* YOUR GOAL: Check every line of the entries for "purple", and copy the lines that hold it.

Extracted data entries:
+ + + + +

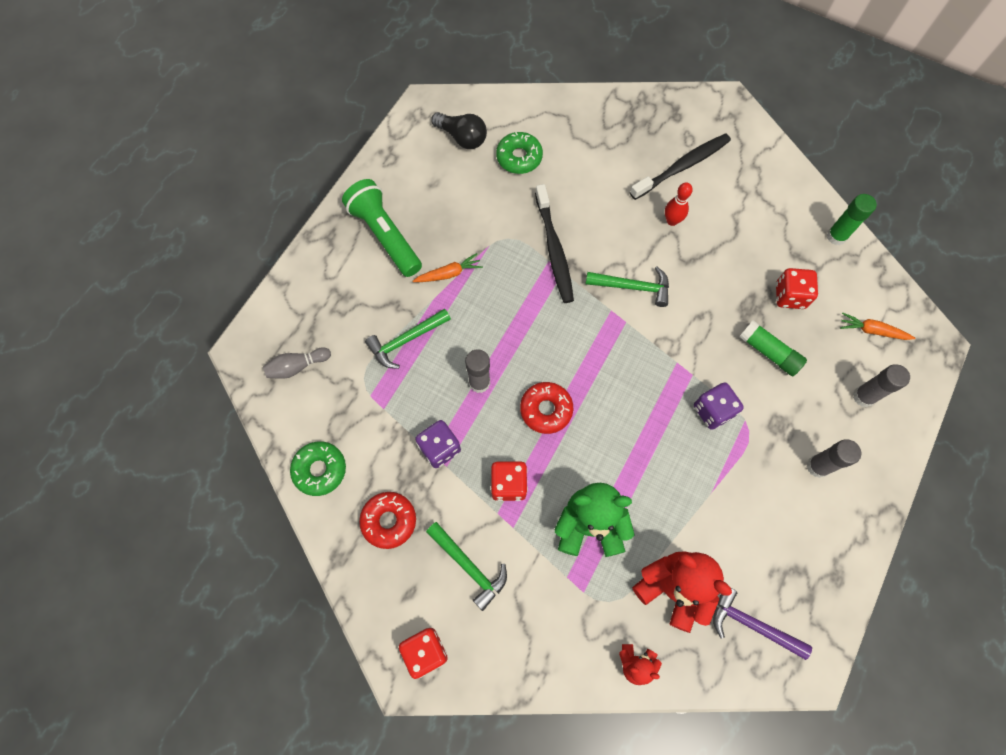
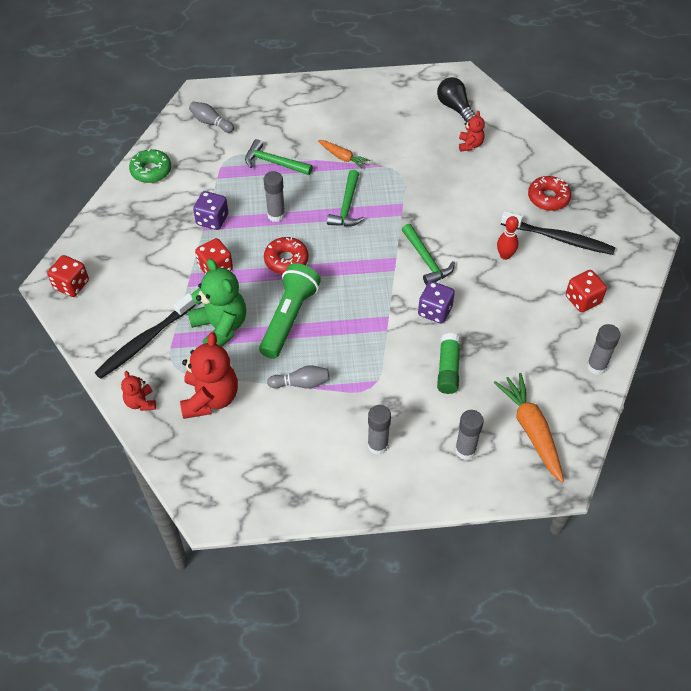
camera: 55 degrees right, 15 degrees down
(385, 235) = (341, 111): green flashlight -> green flashlight (289, 318)
(389, 521) = (143, 221): red donut -> red donut (548, 198)
(462, 137) = (455, 108): black light bulb -> black light bulb turned 150 degrees clockwise
(469, 566) = (143, 277): green hammer -> green hammer (347, 206)
(519, 157) = (470, 145): green donut -> red teddy bear
(554, 249) = (414, 201): black toothbrush -> black toothbrush (144, 341)
(707, 490) = (301, 383): none -> grey bowling pin
(713, 411) = (367, 356): purple dice -> purple dice (435, 311)
(751, 624) = (218, 459): purple hammer -> none
(790, 296) = (510, 360): red dice -> red dice (582, 300)
(836, 236) = (596, 366): green glue stick -> grey glue stick
(872, 331) = (531, 430): orange carrot -> orange carrot, size x1.75

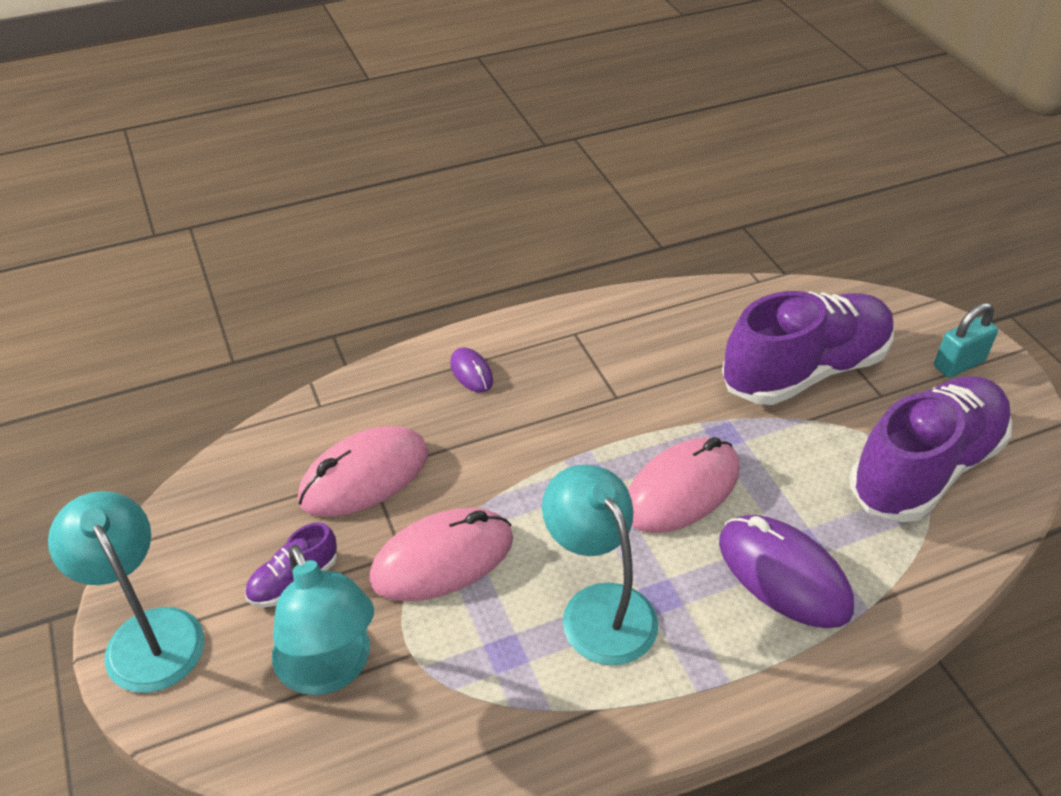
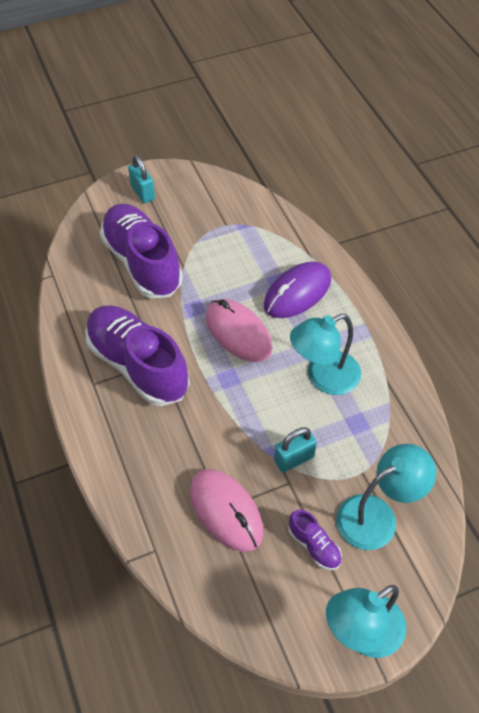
camera: 90 degrees left, 10 degrees up
(442, 559) = (294, 459): pink mouse -> turquoise padlock
(471, 372) = (128, 448): purple mouse -> none
(925, 468) = (223, 222): purple shoe -> purple shoe (138, 365)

+ + + + +

* RESPONSE BOX:
(713, 411) = (367, 356): purple dice -> purple dice (435, 311)
(751, 624) = (218, 459): purple hammer -> none
(471, 372) = (128, 448): purple mouse -> none
(925, 468) = (223, 222): purple shoe -> purple shoe (138, 365)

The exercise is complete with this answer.